→ What to work on
The response must consist of the lines below from the one with "camera: 20 degrees right, 5 degrees up" through the one with "(433, 245) = (427, 153): yellow", exactly as they appear and with both ends kept.

→ Dataset records
---------------
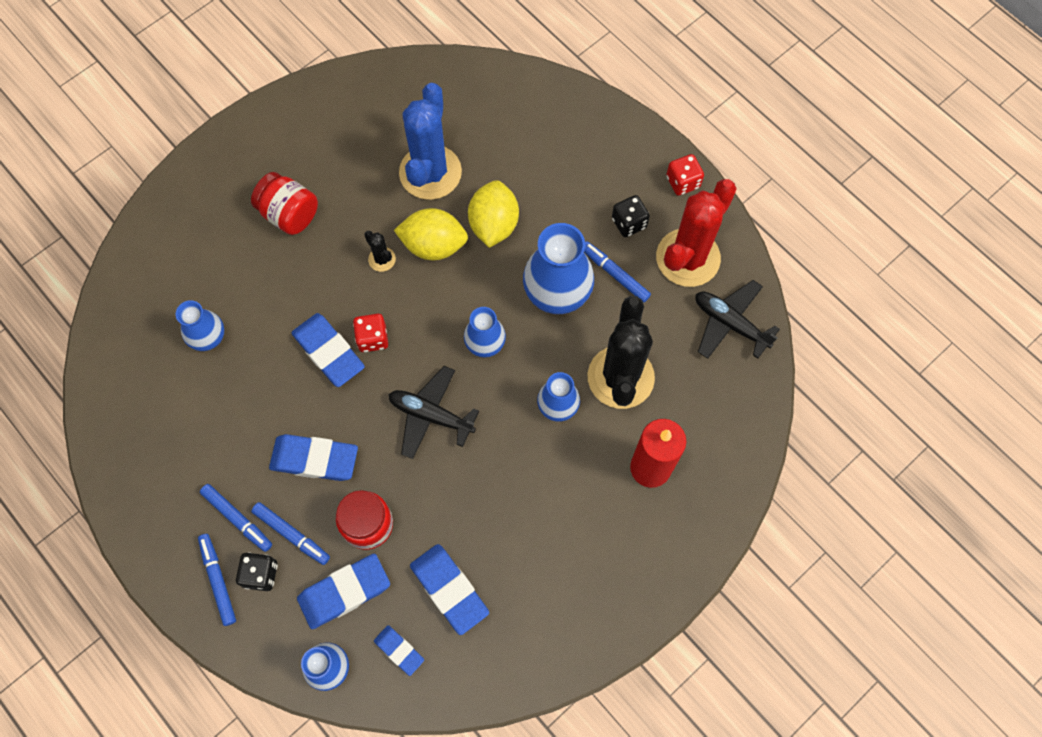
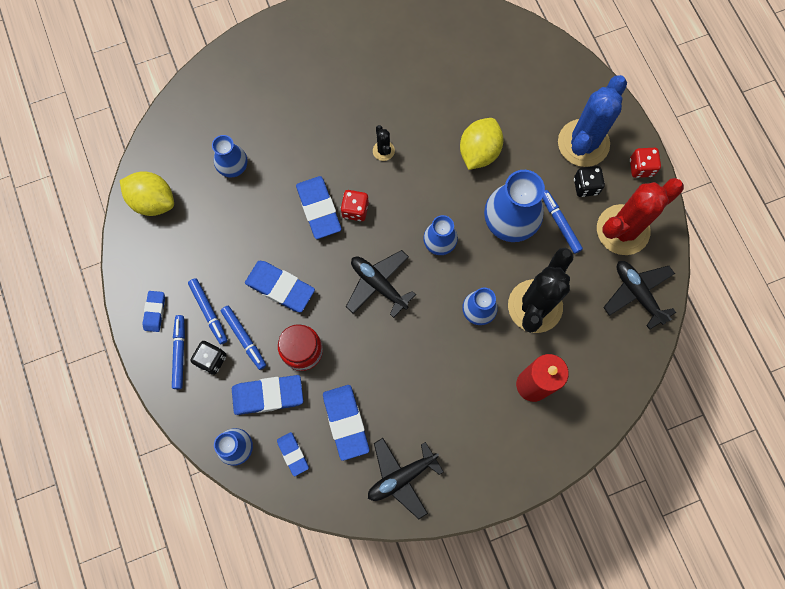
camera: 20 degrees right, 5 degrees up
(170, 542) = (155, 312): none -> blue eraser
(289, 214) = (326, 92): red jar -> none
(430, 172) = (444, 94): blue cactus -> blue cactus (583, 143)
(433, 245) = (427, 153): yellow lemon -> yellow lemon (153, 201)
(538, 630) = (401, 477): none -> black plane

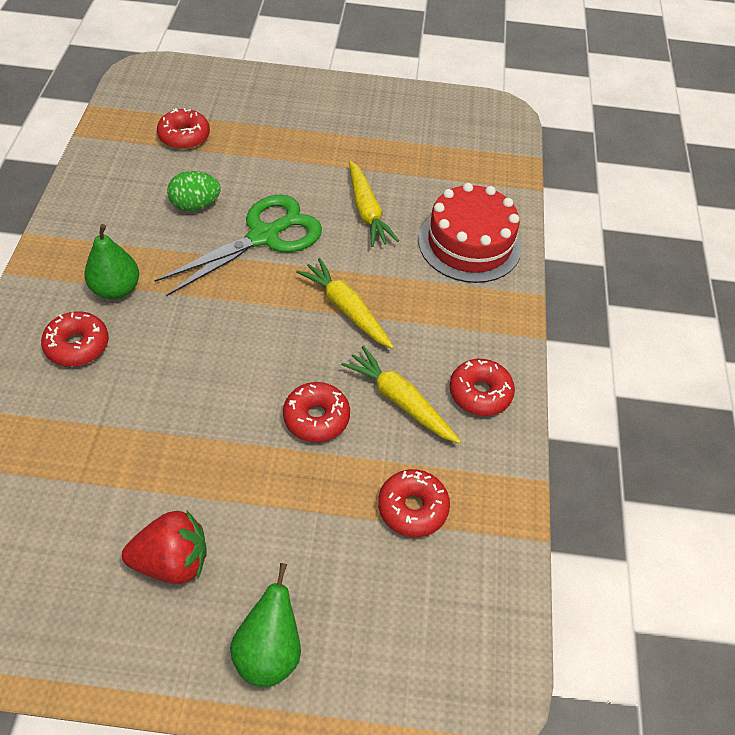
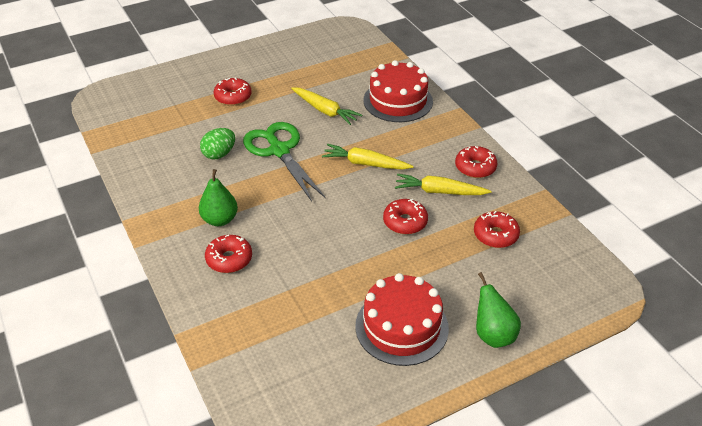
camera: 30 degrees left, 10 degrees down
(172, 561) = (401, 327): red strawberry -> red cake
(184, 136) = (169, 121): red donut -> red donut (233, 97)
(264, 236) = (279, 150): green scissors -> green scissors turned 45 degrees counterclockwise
---------------
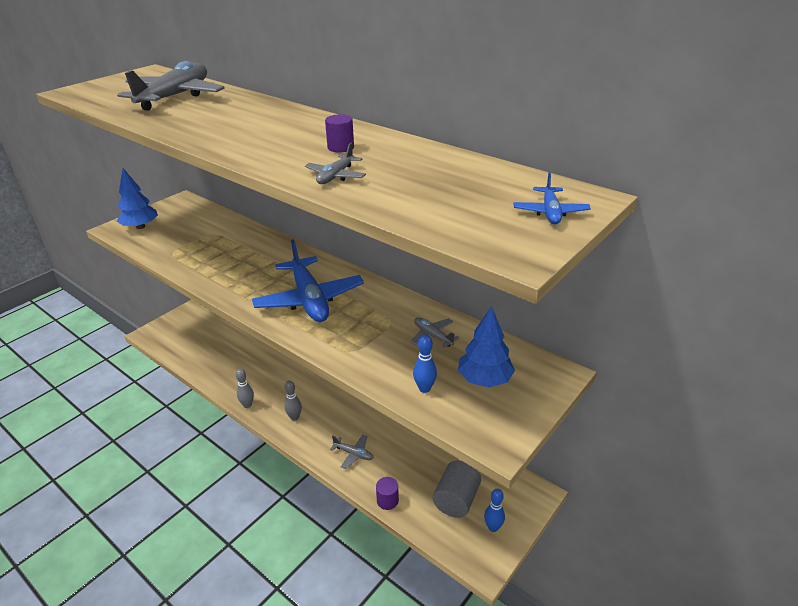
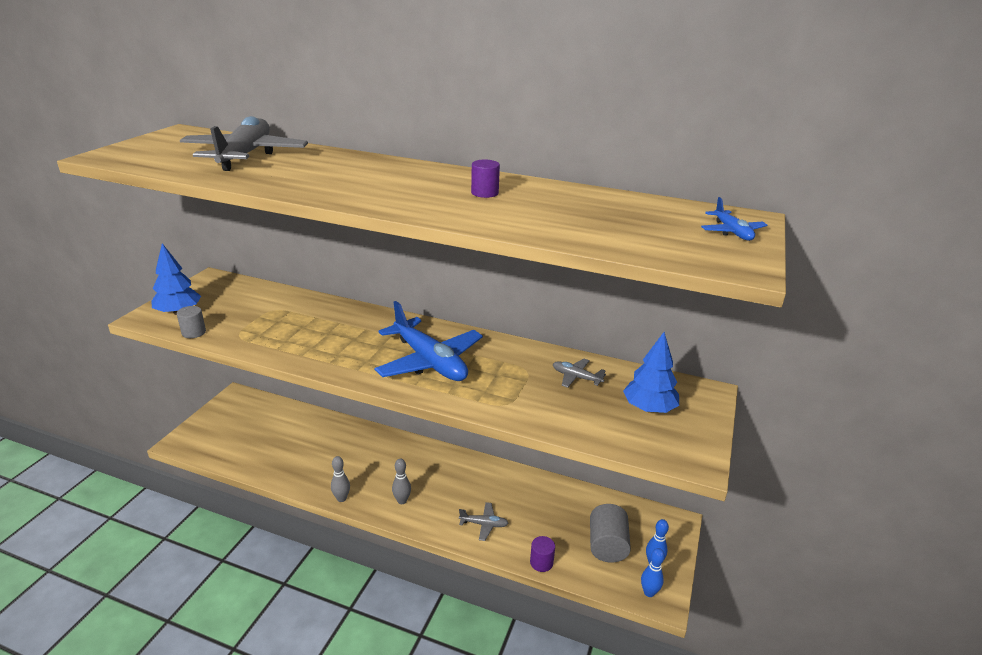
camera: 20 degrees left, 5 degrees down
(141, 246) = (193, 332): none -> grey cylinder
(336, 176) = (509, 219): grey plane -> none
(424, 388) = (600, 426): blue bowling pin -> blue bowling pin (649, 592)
---------------
→ Answer box
camera: 20 degrees right, 5 degrees up
(170, 542) = (155, 312): none -> blue eraser
(289, 214) = (326, 92): red jar -> none
(430, 172) = (444, 94): blue cactus -> blue cactus (583, 143)
(433, 245) = (427, 153): yellow lemon -> yellow lemon (153, 201)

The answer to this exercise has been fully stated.